• [To do] Reproduce the records that follow in full, excluding any picture they contain.

• [Material provided]
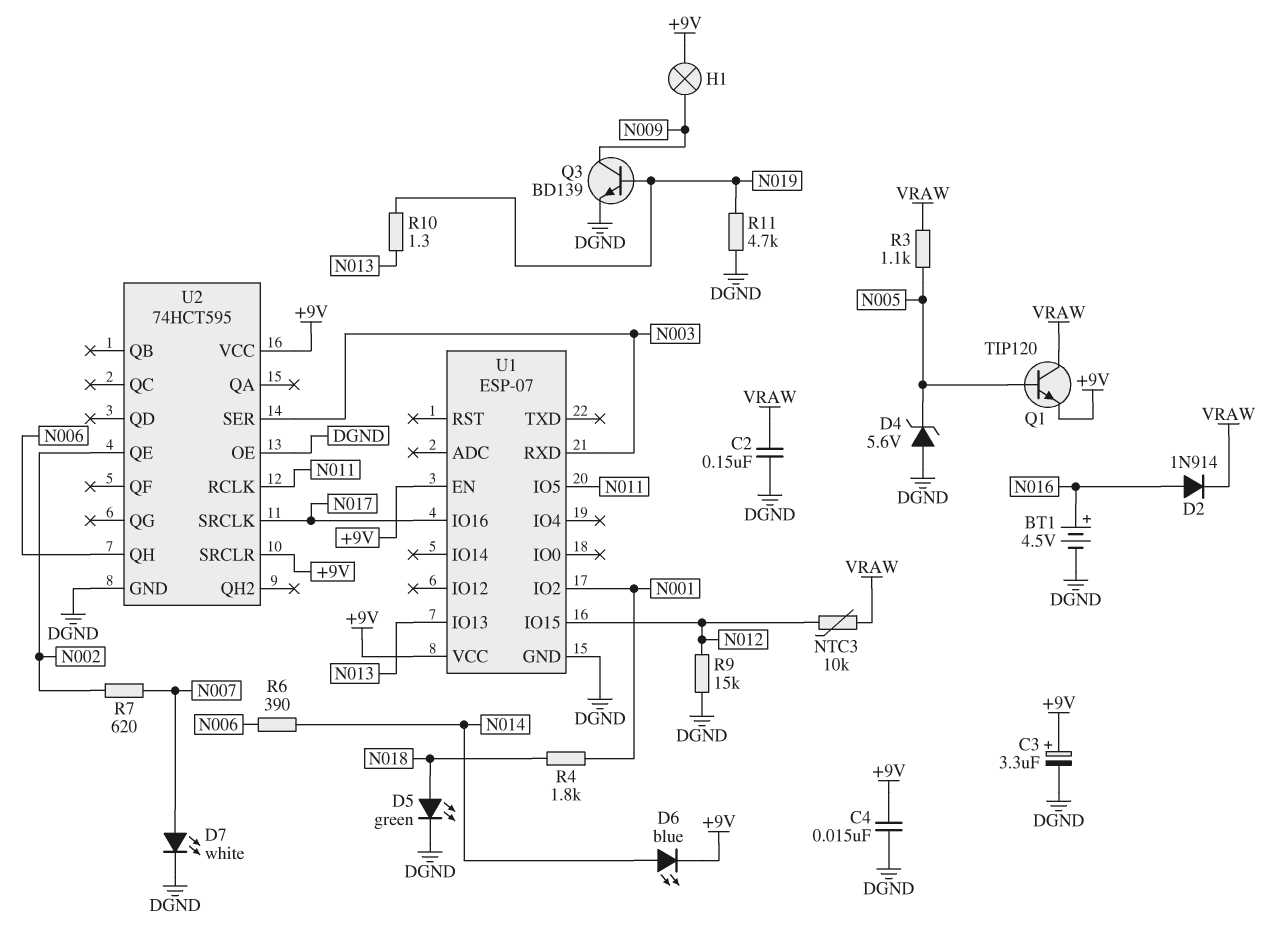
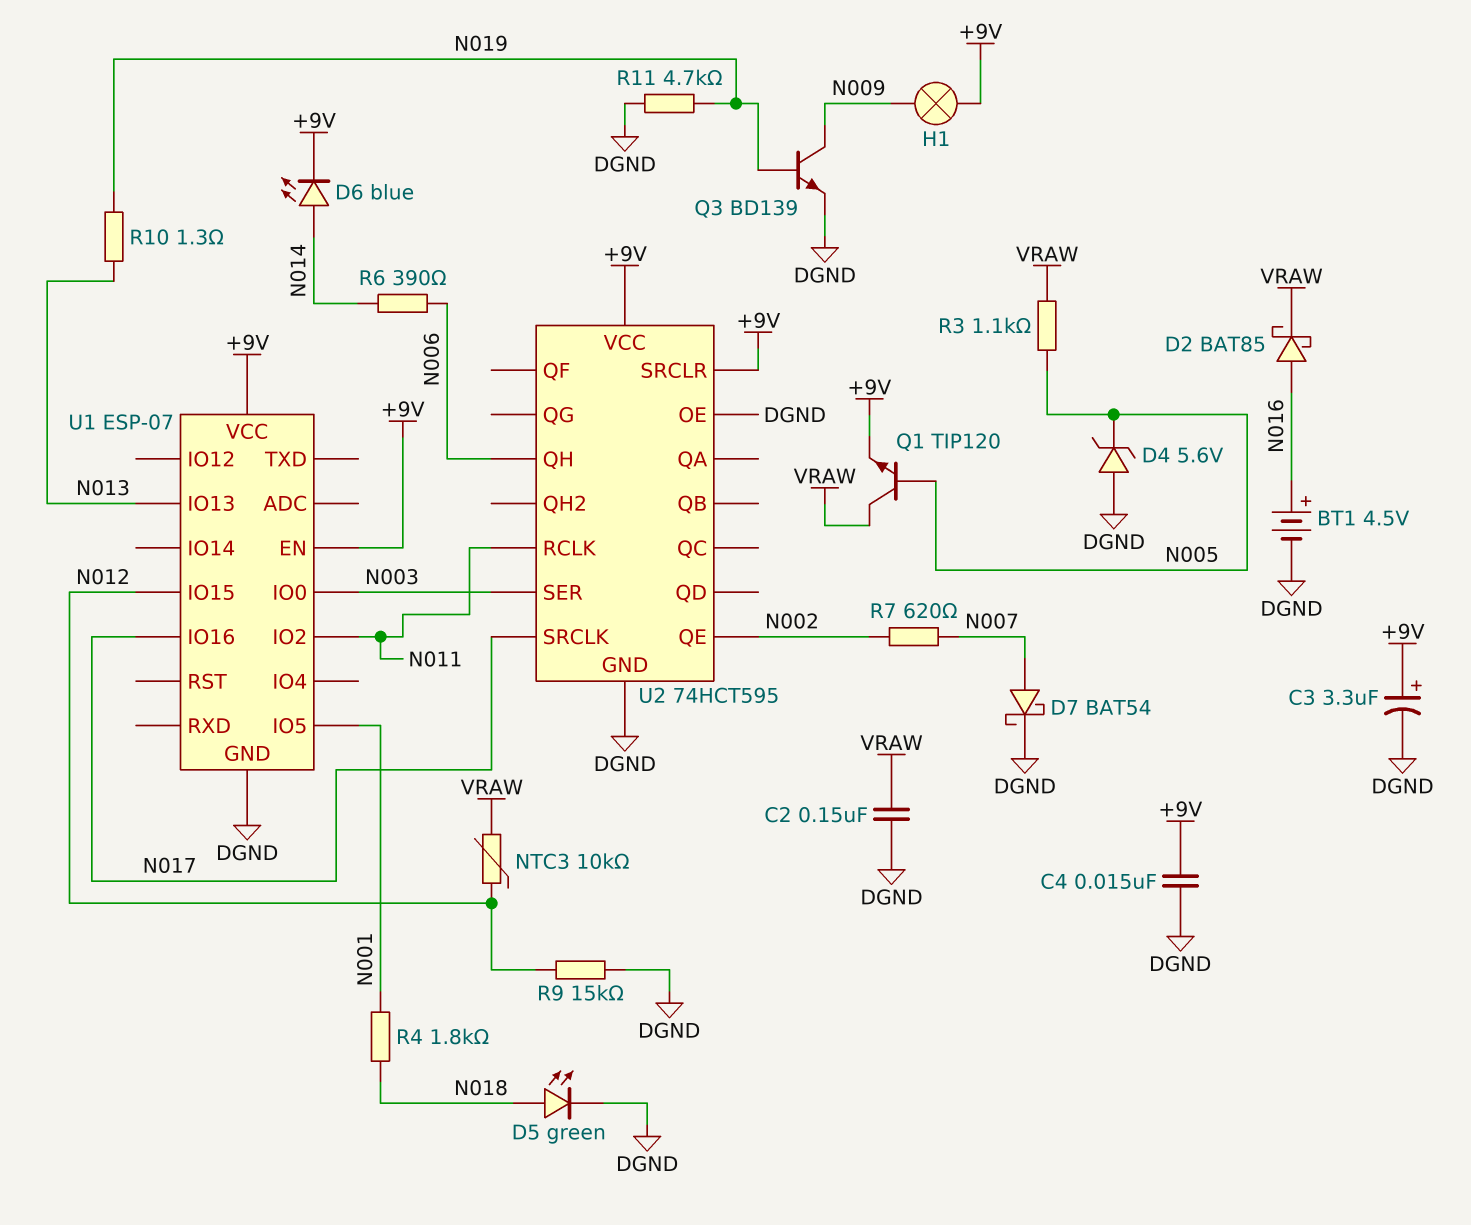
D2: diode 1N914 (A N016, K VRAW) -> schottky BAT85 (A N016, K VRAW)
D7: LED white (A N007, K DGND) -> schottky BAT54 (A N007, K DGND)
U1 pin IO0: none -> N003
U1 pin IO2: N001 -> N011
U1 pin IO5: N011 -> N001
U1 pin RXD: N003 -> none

• [Task result]
D2: diode 1N914 (A N016, K VRAW) -> schottky BAT85 (A N016, K VRAW)
D7: LED white (A N007, K DGND) -> schottky BAT54 (A N007, K DGND)
U1 pin IO0: none -> N003
U1 pin IO2: N001 -> N011
U1 pin IO5: N011 -> N001
U1 pin RXD: N003 -> none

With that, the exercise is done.